[DATA SHOWN Boundary: Start]

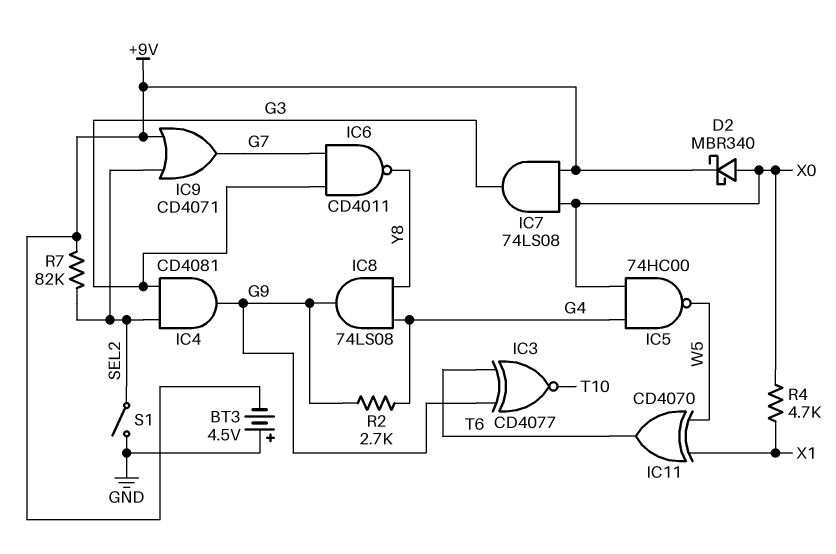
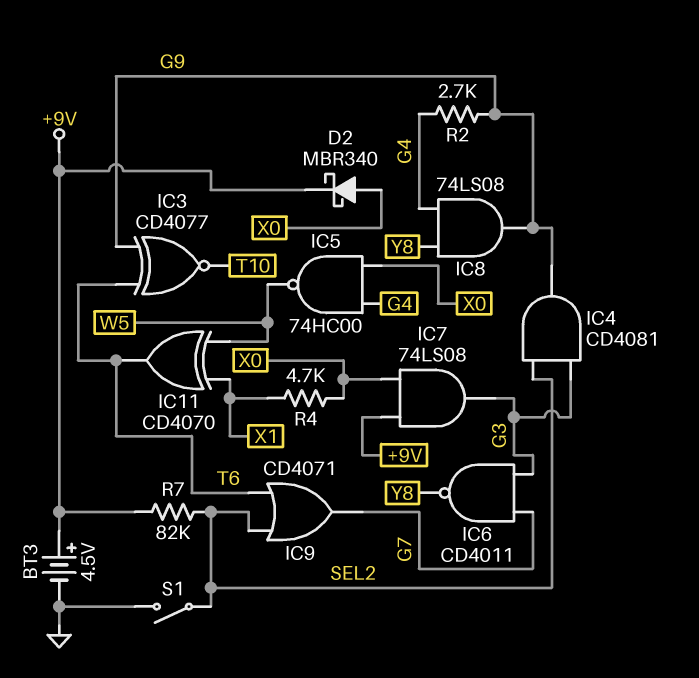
BT3: 4.5V (plus GND, minus +9V) -> 4.5V (plus +9V, minus GND)
IC9: OR CD4071 (in +9V, in SEL2, out G7) -> OR CD4071 (in SEL2, in T6, out G7)

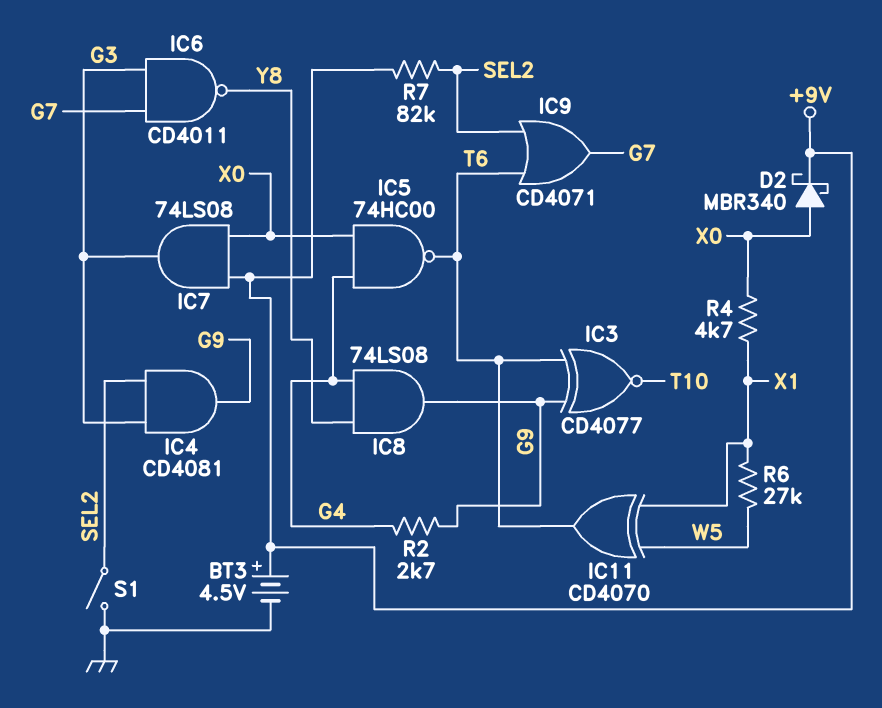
IC5: NAND 74HC00 (in G4, in X0, out W5) -> NAND 74HC00 (in G4, in X0, out T6)
R6: none -> 27k (W5, X1)

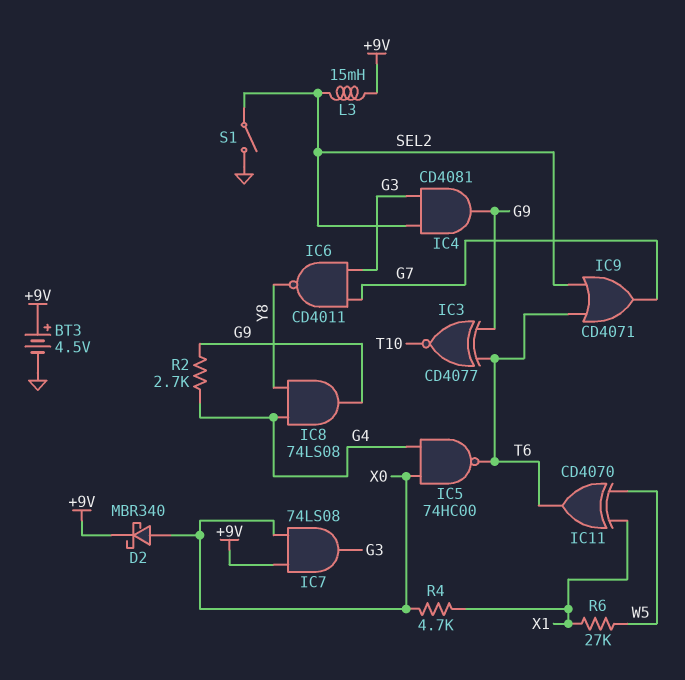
L3: none -> 15mH (+9V, SEL2)
R7: 82k (+9V, SEL2) -> none

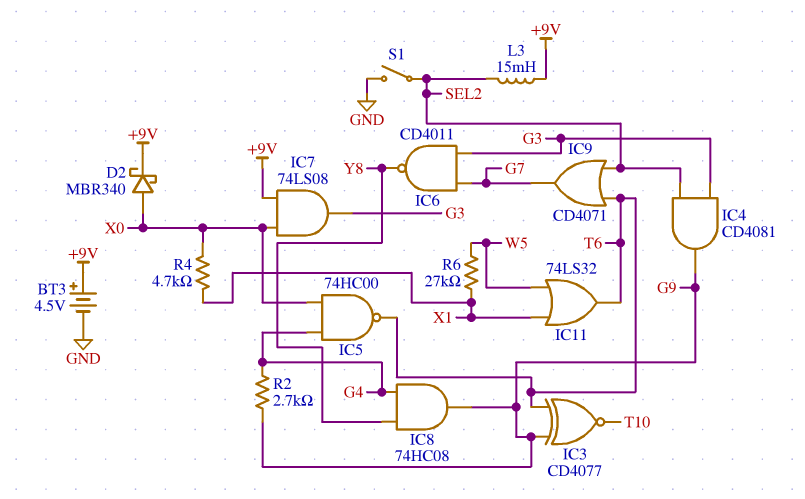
IC8: AND 74LS08 (in G4, in Y8, out G9) -> AND 74HC08 (in G4, in Y8, out G9)
IC11: XOR CD4070 (in W5, in X1, out T6) -> OR 74LS32 (in W5, in X1, out T6)

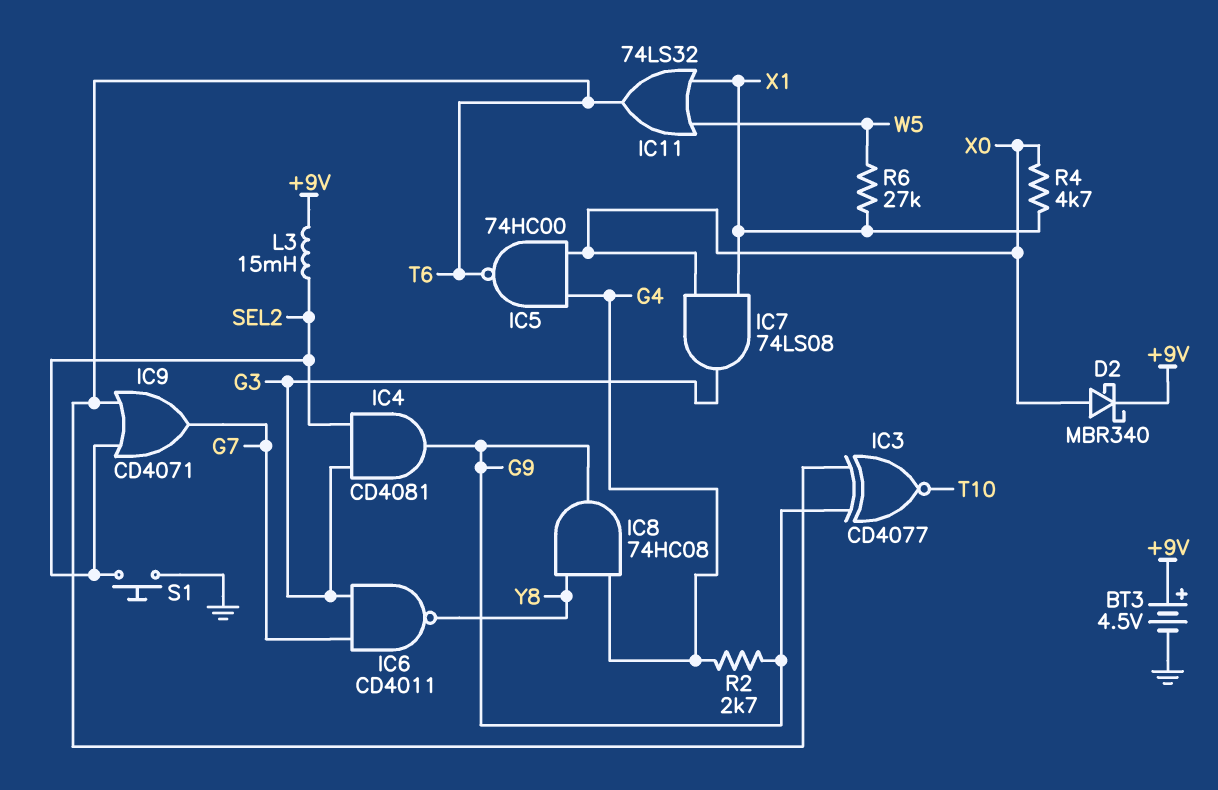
IC7: AND 74LS08 (in +9V, in X0, out G3) -> AND 74LS08 (in X0, in X1, out G3)
S1: switch (GND, SEL2) -> button (GND, SEL2)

[DATA SHOWN Boundary: End]

Your answer must be the exact lines of the records from the first one through the line containing "R7: 82k (+9V, SEL2) -> none", with no pictures in it.

BT3: 4.5V (plus GND, minus +9V) -> 4.5V (plus +9V, minus GND)
IC9: OR CD4071 (in +9V, in SEL2, out G7) -> OR CD4071 (in SEL2, in T6, out G7)

IC5: NAND 74HC00 (in G4, in X0, out W5) -> NAND 74HC00 (in G4, in X0, out T6)
R6: none -> 27k (W5, X1)

L3: none -> 15mH (+9V, SEL2)
R7: 82k (+9V, SEL2) -> none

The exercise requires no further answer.